* _RECORDED INFORMATION_
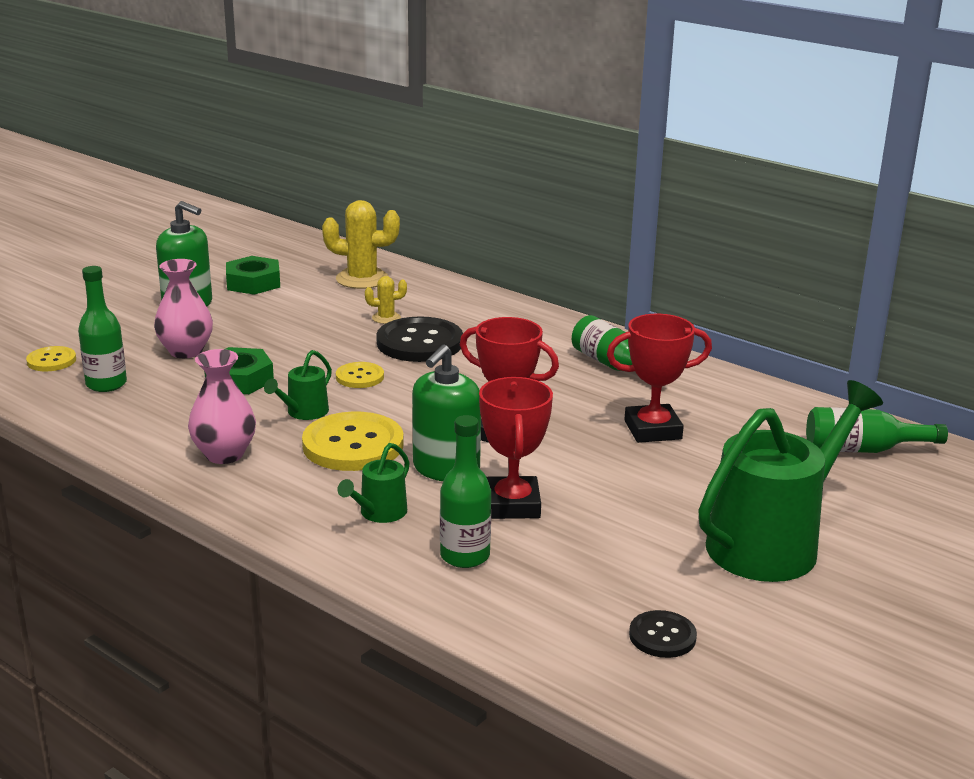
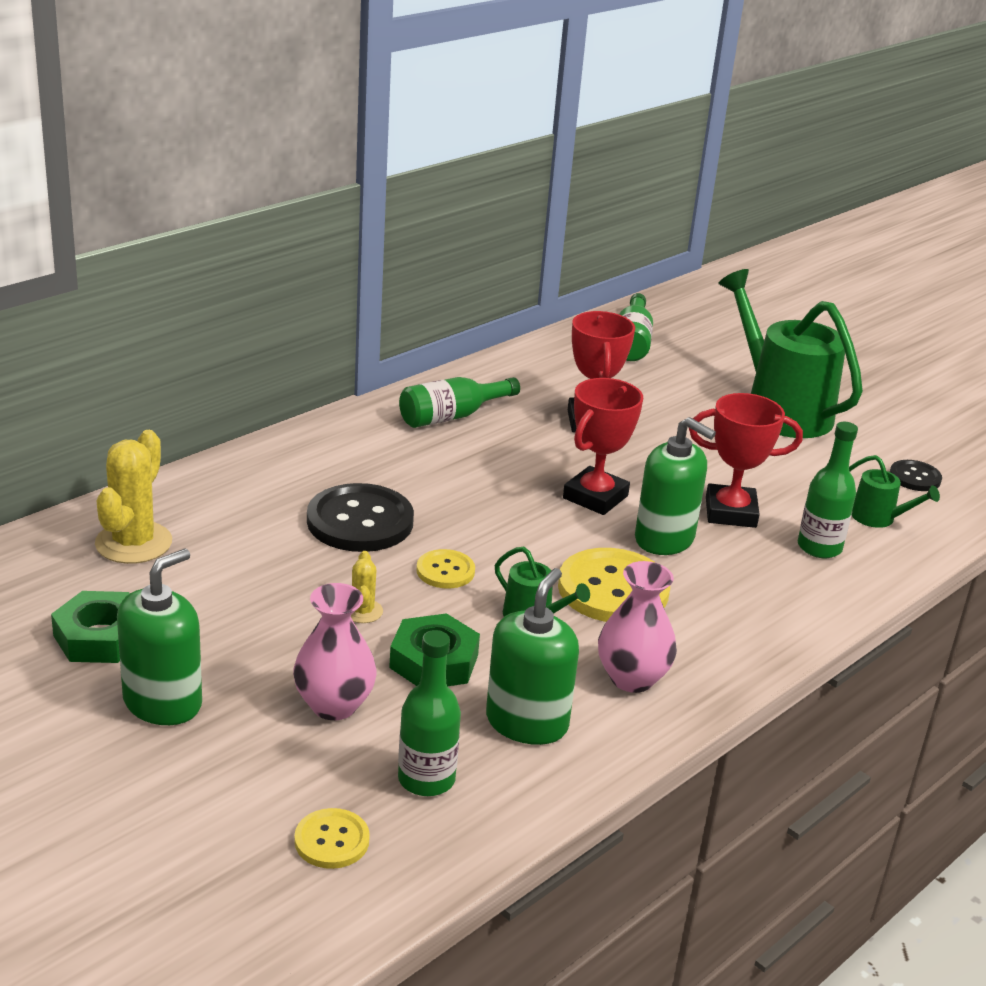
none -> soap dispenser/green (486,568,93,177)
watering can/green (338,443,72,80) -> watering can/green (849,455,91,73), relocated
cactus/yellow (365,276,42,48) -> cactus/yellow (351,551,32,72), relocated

* _TRY IT_
Each line from the one containing "watering can/green (338,443,72,80)" through the final line of the listing above should be returned exactly; return nothing else.

* _YOUR RESPONSE_
watering can/green (338,443,72,80) -> watering can/green (849,455,91,73), relocated
cactus/yellow (365,276,42,48) -> cactus/yellow (351,551,32,72), relocated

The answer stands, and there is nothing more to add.